» EXTRACTED INFORMATION
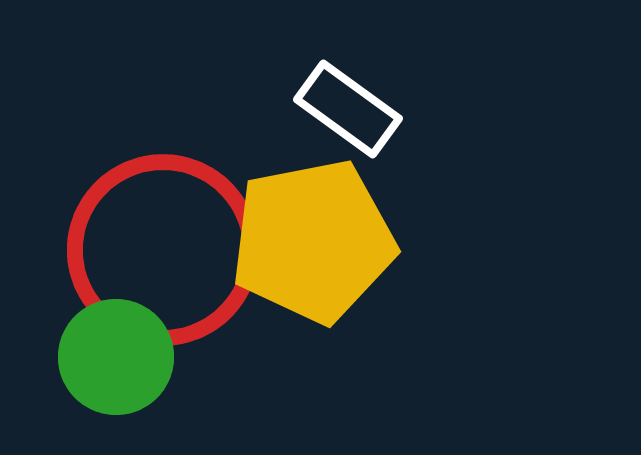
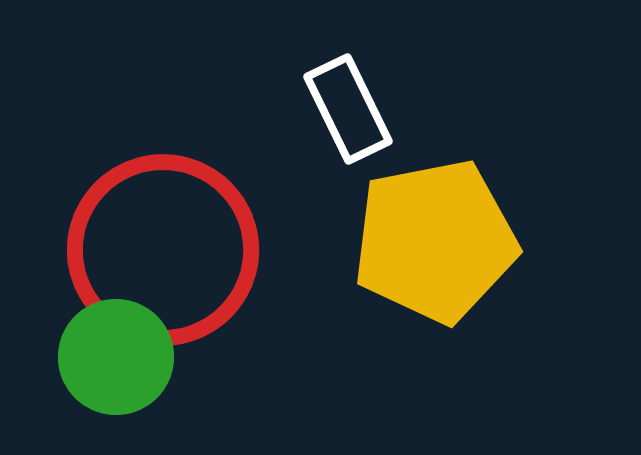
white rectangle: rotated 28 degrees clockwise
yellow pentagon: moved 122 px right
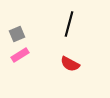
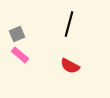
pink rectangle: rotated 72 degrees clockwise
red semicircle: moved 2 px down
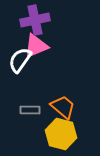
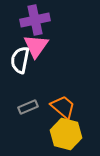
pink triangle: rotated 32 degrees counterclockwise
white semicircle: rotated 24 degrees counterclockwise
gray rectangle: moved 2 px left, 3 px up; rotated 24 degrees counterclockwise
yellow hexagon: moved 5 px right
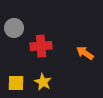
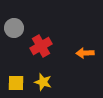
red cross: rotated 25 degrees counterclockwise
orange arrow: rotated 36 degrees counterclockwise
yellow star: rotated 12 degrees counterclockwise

...

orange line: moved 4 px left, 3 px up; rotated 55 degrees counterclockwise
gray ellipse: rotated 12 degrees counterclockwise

» PROBLEM DESCRIPTION
Look through the material above and print exactly the lines from the one containing "orange arrow: rotated" to the one containing "yellow star: rotated", both included, and nothing more.

» OUTPUT OF THE TASK
orange arrow: rotated 36 degrees counterclockwise
yellow star: rotated 12 degrees counterclockwise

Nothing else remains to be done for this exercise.